● **Given data**:
** start **

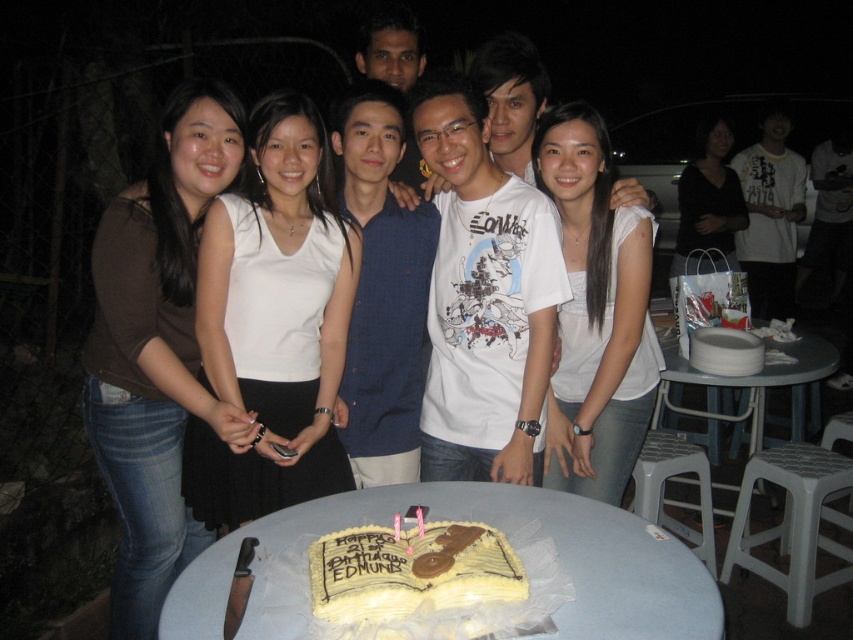
You are standing at the center of the round table where the birthday celebration is happening. There are two points marked on the tablecloth. One is at coordinate point (579, 289) and the other is at point (851, 518). If you want to move from the first point to the second point, which direction should you move relative to the table?

To move from point (579, 289) to point (851, 518), you should move towards the direction away from the cake since point (579, 289) is in front of point (851, 518). This means the second point is behind the first one relative to your position at the table center.

You are a photographer at the event and need to ensure that both the white matte tank top at center and the brown fabric shirt at left are in focus simultaneously. Given that your camera has a depth of field that can cover 20 centimeters, will you be able to achieve this?

The distance between the white matte tank top at center and the brown fabric shirt at left is 18.28 centimeters, which is within the camera depth of field of 20 centimeters. Therefore, both subjects will be in focus.

In the scene shown: You are attending a birthday party and need to decide which of the two shirts, the white matte tank top at center or the brown fabric shirt at left, would be more comfortable for a long evening. Based on their thickness, which one might be less likely to cause overheating?

The white matte tank top at center is thinner than the brown fabric shirt at left, so it would be less likely to cause overheating due to its lighter material.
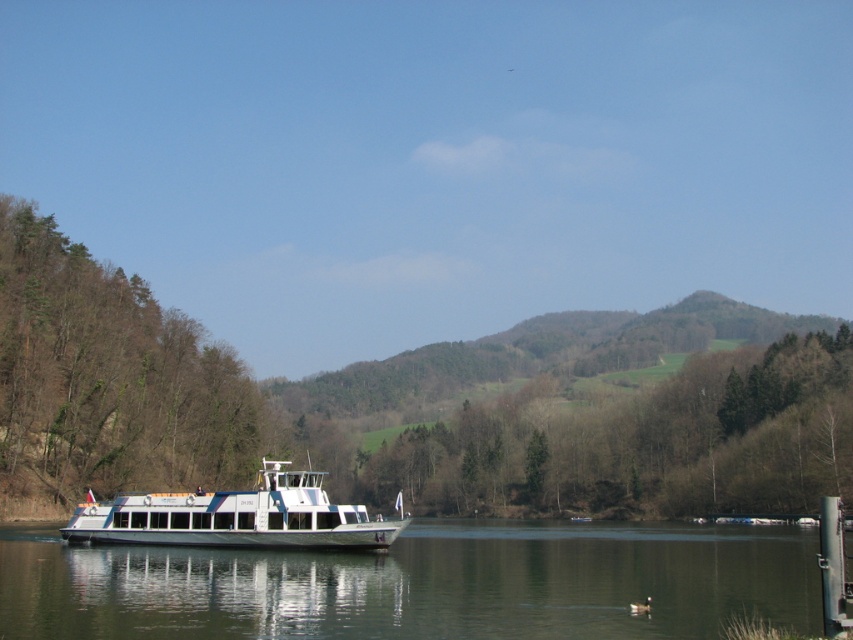
Question: Can you confirm if green leafy trees at center is positioned to the left of green leafy tree at left?

Choices:
 (A) no
 (B) yes

Answer: (A)

Question: Is green leafy trees at center closer to camera compared to green leafy tree at left?

Choices:
 (A) no
 (B) yes

Answer: (A)

Question: Can you confirm if green leafy tree at center is positioned to the left of green leafy trees at center?

Choices:
 (A) no
 (B) yes

Answer: (B)

Question: Which of the following is the farthest from the observer?

Choices:
 (A) (341, 515)
 (B) (717, 438)
 (C) (802, 573)
 (D) (18, 234)

Answer: (B)

Question: Which point is farther to the camera?

Choices:
 (A) (838, 388)
 (B) (120, 353)

Answer: (A)

Question: Based on their relative distances, which object is farther from the green leafy trees at center?

Choices:
 (A) green leafy tree at center
 (B) green leafy tree at left
 (C) white glossy boat at center
 (D) green reflective water at lower center

Answer: (C)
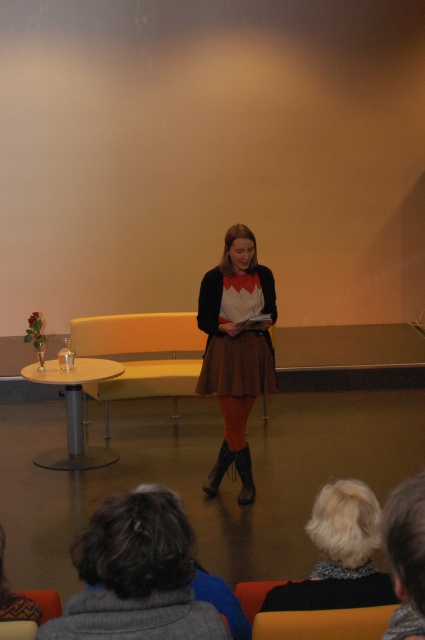
Is point (115, 497) farther from viewer compared to point (243, 225)?

No, it is in front of (243, 225).

I want to click on gray wool sweater at lower left, so click(136, 577).

Is gray wool sweater at lower left bigger than brown textured skirt at center?

Actually, gray wool sweater at lower left might be smaller than brown textured skirt at center.

This screenshot has height=640, width=425. Identify the location of gray wool sweater at lower left. (136, 577).

Can you confirm if gray wool sweater at lower left is thinner than fluffy gray sweater at lower center?

No.

Image resolution: width=425 pixels, height=640 pixels. Describe the element at coordinates (136, 577) in the screenshot. I see `gray wool sweater at lower left` at that location.

This screenshot has width=425, height=640. What are the coordinates of `gray wool sweater at lower left` in the screenshot? It's located at pos(136,577).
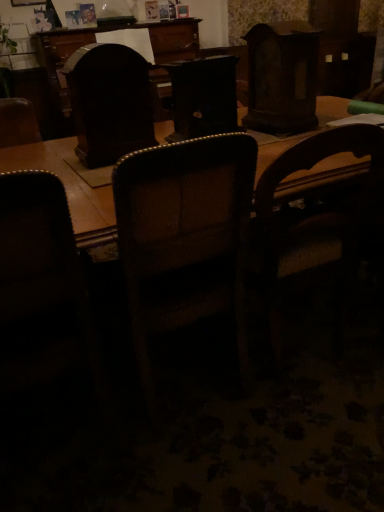
What do you see at coordinates (184, 238) in the screenshot?
I see `brown leather chair at center, arranged as the 2th chair when viewed from the right` at bounding box center [184, 238].

From the picture: Measure the distance between dark brown leather chair at left, the third chair from the right, and camera.

dark brown leather chair at left, the third chair from the right, and camera are 33.40 inches apart from each other.

This screenshot has width=384, height=512. What do you see at coordinates (314, 223) in the screenshot? I see `wooden chair at center, which appears as the 1th chair when viewed from the right` at bounding box center [314, 223].

Identify the location of wooden chair at center, which appears as the 1th chair when viewed from the right. (314, 223).

The width and height of the screenshot is (384, 512). What do you see at coordinates (109, 102) in the screenshot?
I see `dark wood swivel chair at center` at bounding box center [109, 102].

This screenshot has width=384, height=512. I want to click on dark wood swivel chair at center, so click(109, 102).

The height and width of the screenshot is (512, 384). I want to click on brown leather chair at center, arranged as the 2th chair when viewed from the right, so click(184, 238).

Which of these two, dark wood swivel chair at center or dark brown leather chair at left, the first chair when ordered from left to right, stands taller?

With more height is dark brown leather chair at left, the first chair when ordered from left to right.

Could you measure the distance between dark wood swivel chair at center and dark brown leather chair at left, the first chair when ordered from left to right?

They are 25.07 inches apart.

Would you consider dark wood swivel chair at center to be distant from dark brown leather chair at left, the first chair when ordered from left to right?

That's not correct — dark wood swivel chair at center is a little close to dark brown leather chair at left, the first chair when ordered from left to right.

Where is `chair on the left side of dark wood swivel chair at center`? The height and width of the screenshot is (512, 384). chair on the left side of dark wood swivel chair at center is located at coordinates (43, 291).

Consider the image. Is brown leather chair at center, arranged as the 2th chair when viewed from the right, at the back of dark brown leather chair at left, the third chair from the right?

dark brown leather chair at left, the third chair from the right, is not turned away from brown leather chair at center, arranged as the 2th chair when viewed from the right.

Is dark brown leather chair at left, the first chair when ordered from left to right, wider or thinner than brown leather chair at center, the 2th chair in the left-to-right sequence?

Considering their sizes, dark brown leather chair at left, the first chair when ordered from left to right, looks slimmer than brown leather chair at center, the 2th chair in the left-to-right sequence.

Does dark brown leather chair at left, the third chair from the right, lie in front of brown leather chair at center, arranged as the 2th chair when viewed from the right?

Yes, it is in front of brown leather chair at center, arranged as the 2th chair when viewed from the right.

Considering the positions of point (34, 318) and point (217, 271), is point (34, 318) closer or farther from the camera than point (217, 271)?

Point (34, 318) is positioned closer to the camera compared to point (217, 271).

Can you confirm if wooden chair at center, which appears as the 1th chair when viewed from the right, is positioned to the right of dark brown leather chair at left, the third chair from the right?

Correct, you'll find wooden chair at center, which appears as the 1th chair when viewed from the right, to the right of dark brown leather chair at left, the third chair from the right.

Consider the image. Which point is more forward, (310, 233) or (66, 308)?

The point (66, 308) is closer.

Is wooden chair at center, which appears as the 1th chair when viewed from the right, closer to camera compared to dark brown leather chair at left, the third chair from the right?

No, wooden chair at center, which appears as the 1th chair when viewed from the right, is behind dark brown leather chair at left, the third chair from the right.

Is wooden chair at center, which appears as the 1th chair when viewed from the right, facing away from dark brown leather chair at left, the first chair when ordered from left to right?

wooden chair at center, which appears as the 1th chair when viewed from the right, is not turned away from dark brown leather chair at left, the first chair when ordered from left to right.

Is wooden chair at center, which is counted as the 3th chair, starting from the left, aimed at dark wood swivel chair at center?

No, wooden chair at center, which is counted as the 3th chair, starting from the left, is not oriented towards dark wood swivel chair at center.

Considering the relative positions of wooden chair at center, which is counted as the 3th chair, starting from the left, and dark wood swivel chair at center in the image provided, is wooden chair at center, which is counted as the 3th chair, starting from the left, to the left of dark wood swivel chair at center from the viewer's perspective?

No.

Where is `the 1st chair in front of the dark wood swivel chair at center, starting your count from the anchor`? The height and width of the screenshot is (512, 384). the 1st chair in front of the dark wood swivel chair at center, starting your count from the anchor is located at coordinates (314, 223).

From a real-world perspective, is dark wood swivel chair at center under brown leather chair at center, arranged as the 2th chair when viewed from the right?

Actually, dark wood swivel chair at center is physically above brown leather chair at center, arranged as the 2th chair when viewed from the right, in the real world.

Considering the relative sizes of dark wood swivel chair at center and brown leather chair at center, the 2th chair in the left-to-right sequence, in the image provided, is dark wood swivel chair at center bigger than brown leather chair at center, the 2th chair in the left-to-right sequence,?

Actually, dark wood swivel chair at center might be smaller than brown leather chair at center, the 2th chair in the left-to-right sequence.

Is dark wood swivel chair at center facing away from brown leather chair at center, arranged as the 2th chair when viewed from the right?

Yes, dark wood swivel chair at center is positioned with its back facing brown leather chair at center, arranged as the 2th chair when viewed from the right.

From the image's perspective, which is below, dark wood swivel chair at center or brown leather chair at center, the 2th chair in the left-to-right sequence?

brown leather chair at center, the 2th chair in the left-to-right sequence, from the image's perspective.

Consider the image. Considering the relative positions of brown leather chair at center, arranged as the 2th chair when viewed from the right, and wooden chair at center, which is counted as the 3th chair, starting from the left, in the image provided, is brown leather chair at center, arranged as the 2th chair when viewed from the right, to the right of wooden chair at center, which is counted as the 3th chair, starting from the left, from the viewer's perspective?

No.

Is brown leather chair at center, arranged as the 2th chair when viewed from the right, smaller than wooden chair at center, which appears as the 1th chair when viewed from the right?

Incorrect, brown leather chair at center, arranged as the 2th chair when viewed from the right, is not smaller in size than wooden chair at center, which appears as the 1th chair when viewed from the right.

How distant is brown leather chair at center, arranged as the 2th chair when viewed from the right, from wooden chair at center, which is counted as the 3th chair, starting from the left?

brown leather chair at center, arranged as the 2th chair when viewed from the right, and wooden chair at center, which is counted as the 3th chair, starting from the left, are 9.93 inches apart.

Is there a large distance between brown leather chair at center, the 2th chair in the left-to-right sequence, and wooden chair at center, which is counted as the 3th chair, starting from the left?

No, brown leather chair at center, the 2th chair in the left-to-right sequence, is not far from wooden chair at center, which is counted as the 3th chair, starting from the left.

Is dark wood swivel chair at center not inside wooden chair at center, which is counted as the 3th chair, starting from the left?

Yes.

** end **

● **Problem statement**: Rewrite everything in the material from the line containing "turned away from brown" down to the line containing "to right, wider", substituting "broader" for "wider" and leaving all else unchanged.

● **Full solution**:
dark brown leather chair at left, the third chair from the right, is not turned away from brown leather chair at center, arranged as the 2th chair when viewed from the right.

Is dark brown leather chair at left, the first chair when ordered from left to right, broader or thinner than brown leather chair at center, the 2th chair in the left-to-right sequence?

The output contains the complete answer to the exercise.